Reproduce, exactly and in full, only the lines below from the one containing "orange brick A6:B6" through the one containing "orange round brick".

*** Entries supplied Section Begins ***

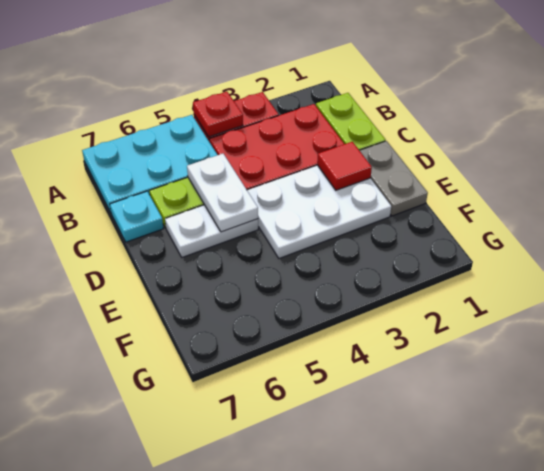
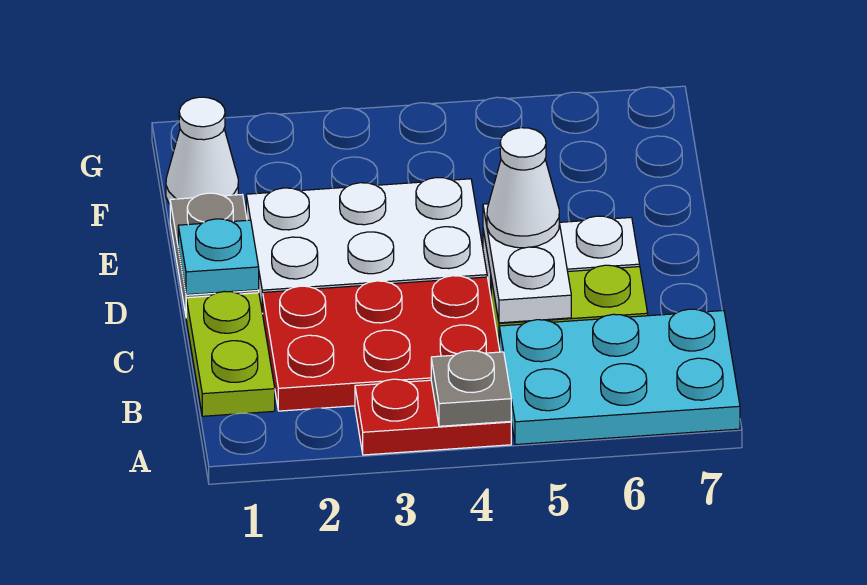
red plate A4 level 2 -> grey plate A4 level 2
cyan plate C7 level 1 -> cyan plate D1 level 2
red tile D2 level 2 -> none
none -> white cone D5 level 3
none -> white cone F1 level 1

*** Entries supplied Section Ends ***
*** Entries supplied Section Begins ***

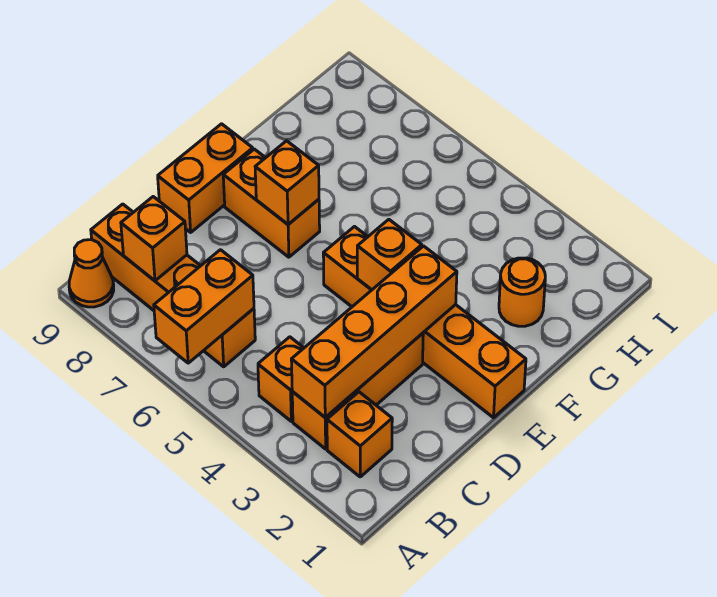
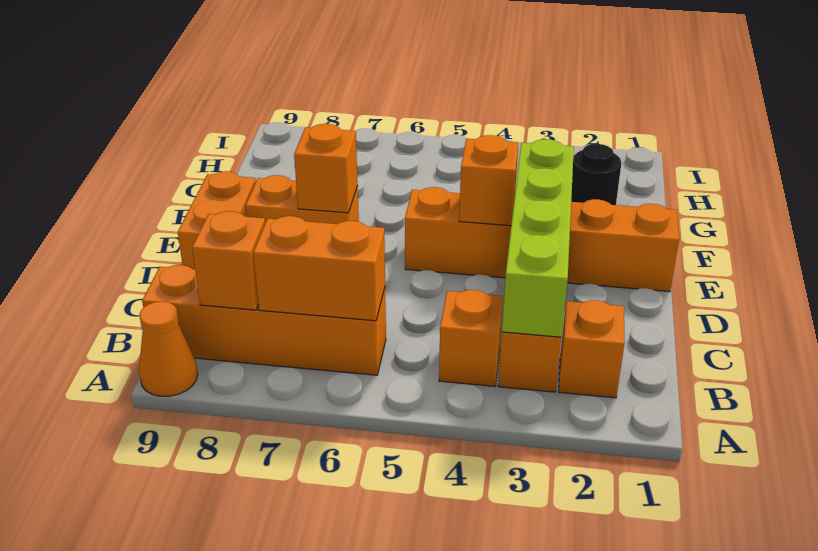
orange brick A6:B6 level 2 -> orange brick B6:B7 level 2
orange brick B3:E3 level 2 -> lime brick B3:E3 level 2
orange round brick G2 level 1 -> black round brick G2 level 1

*** Entries supplied Section Ends ***

§ **Result**
orange brick A6:B6 level 2 -> orange brick B6:B7 level 2
orange brick B3:E3 level 2 -> lime brick B3:E3 level 2
orange round brick G2 level 1 -> black round brick G2 level 1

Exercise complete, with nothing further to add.